WORK TO COMPLETE — Set the following entries down again exactly, line by line.

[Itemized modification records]
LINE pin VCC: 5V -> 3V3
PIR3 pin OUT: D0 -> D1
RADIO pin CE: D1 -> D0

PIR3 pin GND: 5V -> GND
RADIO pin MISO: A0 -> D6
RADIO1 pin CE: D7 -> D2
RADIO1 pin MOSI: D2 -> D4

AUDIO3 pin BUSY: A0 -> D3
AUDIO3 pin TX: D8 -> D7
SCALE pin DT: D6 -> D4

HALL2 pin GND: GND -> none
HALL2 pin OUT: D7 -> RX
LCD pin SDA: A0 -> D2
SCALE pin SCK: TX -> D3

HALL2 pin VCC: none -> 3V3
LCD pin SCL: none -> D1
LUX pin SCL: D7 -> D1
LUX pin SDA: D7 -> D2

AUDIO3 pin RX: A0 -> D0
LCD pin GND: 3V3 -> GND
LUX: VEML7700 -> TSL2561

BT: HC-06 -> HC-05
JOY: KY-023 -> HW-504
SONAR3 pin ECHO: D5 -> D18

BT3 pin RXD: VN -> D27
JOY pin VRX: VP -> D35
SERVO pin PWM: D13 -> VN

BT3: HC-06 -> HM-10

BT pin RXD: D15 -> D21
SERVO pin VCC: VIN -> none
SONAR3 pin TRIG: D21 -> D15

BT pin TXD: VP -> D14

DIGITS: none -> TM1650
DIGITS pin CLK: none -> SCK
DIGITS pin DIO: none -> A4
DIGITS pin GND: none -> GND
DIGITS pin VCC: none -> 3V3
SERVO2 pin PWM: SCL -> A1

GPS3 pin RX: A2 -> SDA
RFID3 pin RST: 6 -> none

RESPONSE FOR THIS EXERCISE —
LINE pin VCC: 5V -> 3V3
PIR3 pin OUT: D0 -> D1
RADIO pin CE: D1 -> D0

PIR3 pin GND: 5V -> GND
RADIO pin MISO: A0 -> D6
RADIO1 pin CE: D7 -> D2
RADIO1 pin MOSI: D2 -> D4

AUDIO3 pin BUSY: A0 -> D3
AUDIO3 pin TX: D8 -> D7
SCALE pin DT: D6 -> D4

HALL2 pin GND: GND -> none
HALL2 pin OUT: D7 -> RX
LCD pin SDA: A0 -> D2
SCALE pin SCK: TX -> D3

HALL2 pin VCC: none -> 3V3
LCD pin SCL: none -> D1
LUX pin SCL: D7 -> D1
LUX pin SDA: D7 -> D2

AUDIO3 pin RX: A0 -> D0
LCD pin GND: 3V3 -> GND
LUX: VEML7700 -> TSL2561

BT: HC-06 -> HC-05
JOY: KY-023 -> HW-504
SONAR3 pin ECHO: D5 -> D18

BT3 pin RXD: VN -> D27
JOY pin VRX: VP -> D35
SERVO pin PWM: D13 -> VN

BT3: HC-06 -> HM-10

BT pin RXD: D15 -> D21
SERVO pin VCC: VIN -> none
SONAR3 pin TRIG: D21 -> D15

BT pin TXD: VP -> D14

DIGITS: none -> TM1650
DIGITS pin CLK: none -> SCK
DIGITS pin DIO: none -> A4
DIGITS pin GND: none -> GND
DIGITS pin VCC: none -> 3V3
SERVO2 pin PWM: SCL -> A1

GPS3 pin RX: A2 -> SDA
RFID3 pin RST: 6 -> none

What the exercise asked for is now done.